Excerpts from a dataset
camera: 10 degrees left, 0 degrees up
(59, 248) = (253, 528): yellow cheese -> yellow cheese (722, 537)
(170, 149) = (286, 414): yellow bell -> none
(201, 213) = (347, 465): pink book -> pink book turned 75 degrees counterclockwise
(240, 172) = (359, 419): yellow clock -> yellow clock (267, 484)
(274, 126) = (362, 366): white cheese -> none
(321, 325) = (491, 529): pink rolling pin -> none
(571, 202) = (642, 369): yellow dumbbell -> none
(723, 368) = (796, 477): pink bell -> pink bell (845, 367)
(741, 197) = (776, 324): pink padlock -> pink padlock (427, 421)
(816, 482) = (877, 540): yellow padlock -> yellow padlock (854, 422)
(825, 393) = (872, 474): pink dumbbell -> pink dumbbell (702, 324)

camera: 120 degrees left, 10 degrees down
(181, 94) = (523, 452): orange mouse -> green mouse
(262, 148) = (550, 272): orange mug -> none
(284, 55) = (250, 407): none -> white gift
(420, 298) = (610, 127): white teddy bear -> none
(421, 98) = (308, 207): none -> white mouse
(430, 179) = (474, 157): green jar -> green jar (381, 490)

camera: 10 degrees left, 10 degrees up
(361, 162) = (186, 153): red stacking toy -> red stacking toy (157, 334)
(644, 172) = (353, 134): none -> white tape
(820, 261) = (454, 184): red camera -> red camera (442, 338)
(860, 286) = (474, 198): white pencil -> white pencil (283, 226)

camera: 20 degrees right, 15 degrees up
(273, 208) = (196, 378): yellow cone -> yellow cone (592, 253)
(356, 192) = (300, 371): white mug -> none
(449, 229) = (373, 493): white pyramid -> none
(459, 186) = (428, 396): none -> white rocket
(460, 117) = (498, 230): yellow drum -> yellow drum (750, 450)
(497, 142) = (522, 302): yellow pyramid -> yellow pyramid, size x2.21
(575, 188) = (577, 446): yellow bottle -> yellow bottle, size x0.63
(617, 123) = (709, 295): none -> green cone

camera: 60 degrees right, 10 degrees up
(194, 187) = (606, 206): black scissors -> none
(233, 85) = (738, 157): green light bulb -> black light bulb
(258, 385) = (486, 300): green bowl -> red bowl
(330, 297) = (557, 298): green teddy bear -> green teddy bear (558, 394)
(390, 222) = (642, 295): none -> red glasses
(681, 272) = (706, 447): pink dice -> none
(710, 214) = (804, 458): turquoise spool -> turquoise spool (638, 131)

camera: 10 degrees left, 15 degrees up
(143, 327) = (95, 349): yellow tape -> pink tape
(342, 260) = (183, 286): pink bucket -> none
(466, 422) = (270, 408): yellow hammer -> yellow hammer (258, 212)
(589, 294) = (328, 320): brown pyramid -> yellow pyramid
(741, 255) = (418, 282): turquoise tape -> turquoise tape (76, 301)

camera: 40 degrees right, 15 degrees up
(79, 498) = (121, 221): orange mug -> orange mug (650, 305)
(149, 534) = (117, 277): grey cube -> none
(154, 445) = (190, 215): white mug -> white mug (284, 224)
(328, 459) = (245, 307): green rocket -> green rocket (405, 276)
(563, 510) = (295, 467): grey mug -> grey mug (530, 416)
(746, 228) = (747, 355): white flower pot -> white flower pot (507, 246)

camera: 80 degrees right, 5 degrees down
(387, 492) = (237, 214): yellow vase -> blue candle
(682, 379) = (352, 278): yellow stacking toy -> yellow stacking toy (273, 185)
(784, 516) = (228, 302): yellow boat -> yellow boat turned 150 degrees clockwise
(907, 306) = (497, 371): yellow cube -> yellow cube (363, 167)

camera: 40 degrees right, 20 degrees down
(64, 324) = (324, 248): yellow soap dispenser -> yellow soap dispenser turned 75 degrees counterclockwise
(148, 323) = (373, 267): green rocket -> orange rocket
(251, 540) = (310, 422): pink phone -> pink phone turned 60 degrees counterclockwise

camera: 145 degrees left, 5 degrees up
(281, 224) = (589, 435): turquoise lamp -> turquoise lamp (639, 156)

● What to work on
Restate the data exactly, keeping every line intact.

● Exercise response
camera: 10 degrees left, 0 degrees up
(59, 248) = (253, 528): yellow cheese -> yellow cheese (722, 537)
(170, 149) = (286, 414): yellow bell -> none
(201, 213) = (347, 465): pink book -> pink book turned 75 degrees counterclockwise
(240, 172) = (359, 419): yellow clock -> yellow clock (267, 484)
(274, 126) = (362, 366): white cheese -> none
(321, 325) = (491, 529): pink rolling pin -> none
(571, 202) = (642, 369): yellow dumbbell -> none
(723, 368) = (796, 477): pink bell -> pink bell (845, 367)
(741, 197) = (776, 324): pink padlock -> pink padlock (427, 421)
(816, 482) = (877, 540): yellow padlock -> yellow padlock (854, 422)
(825, 393) = (872, 474): pink dumbbell -> pink dumbbell (702, 324)

camera: 120 degrees left, 10 degrees down
(181, 94) = (523, 452): orange mouse -> green mouse
(262, 148) = (550, 272): orange mug -> none
(284, 55) = (250, 407): none -> white gift
(420, 298) = (610, 127): white teddy bear -> none
(421, 98) = (308, 207): none -> white mouse
(430, 179) = (474, 157): green jar -> green jar (381, 490)

camera: 10 degrees left, 10 degrees up
(361, 162) = (186, 153): red stacking toy -> red stacking toy (157, 334)
(644, 172) = (353, 134): none -> white tape
(820, 261) = (454, 184): red camera -> red camera (442, 338)
(860, 286) = (474, 198): white pencil -> white pencil (283, 226)

camera: 20 degrees right, 15 degrees up
(273, 208) = (196, 378): yellow cone -> yellow cone (592, 253)
(356, 192) = (300, 371): white mug -> none
(449, 229) = (373, 493): white pyramid -> none
(459, 186) = (428, 396): none -> white rocket
(460, 117) = (498, 230): yellow drum -> yellow drum (750, 450)
(497, 142) = (522, 302): yellow pyramid -> yellow pyramid, size x2.21
(575, 188) = (577, 446): yellow bottle -> yellow bottle, size x0.63
(617, 123) = (709, 295): none -> green cone

camera: 60 degrees right, 10 degrees up
(194, 187) = (606, 206): black scissors -> none
(233, 85) = (738, 157): green light bulb -> black light bulb
(258, 385) = (486, 300): green bowl -> red bowl
(330, 297) = (557, 298): green teddy bear -> green teddy bear (558, 394)
(390, 222) = (642, 295): none -> red glasses
(681, 272) = (706, 447): pink dice -> none
(710, 214) = (804, 458): turquoise spool -> turquoise spool (638, 131)

camera: 10 degrees left, 15 degrees up
(143, 327) = (95, 349): yellow tape -> pink tape
(342, 260) = (183, 286): pink bucket -> none
(466, 422) = (270, 408): yellow hammer -> yellow hammer (258, 212)
(589, 294) = (328, 320): brown pyramid -> yellow pyramid
(741, 255) = (418, 282): turquoise tape -> turquoise tape (76, 301)

camera: 40 degrees right, 15 degrees up
(79, 498) = (121, 221): orange mug -> orange mug (650, 305)
(149, 534) = (117, 277): grey cube -> none
(154, 445) = (190, 215): white mug -> white mug (284, 224)
(328, 459) = (245, 307): green rocket -> green rocket (405, 276)
(563, 510) = (295, 467): grey mug -> grey mug (530, 416)
(746, 228) = (747, 355): white flower pot -> white flower pot (507, 246)

camera: 80 degrees right, 5 degrees down
(387, 492) = (237, 214): yellow vase -> blue candle
(682, 379) = (352, 278): yellow stacking toy -> yellow stacking toy (273, 185)
(784, 516) = (228, 302): yellow boat -> yellow boat turned 150 degrees clockwise
(907, 306) = (497, 371): yellow cube -> yellow cube (363, 167)

camera: 40 degrees right, 20 degrees down
(64, 324) = (324, 248): yellow soap dispenser -> yellow soap dispenser turned 75 degrees counterclockwise
(148, 323) = (373, 267): green rocket -> orange rocket
(251, 540) = (310, 422): pink phone -> pink phone turned 60 degrees counterclockwise

camera: 145 degrees left, 5 degrees up
(281, 224) = (589, 435): turquoise lamp -> turquoise lamp (639, 156)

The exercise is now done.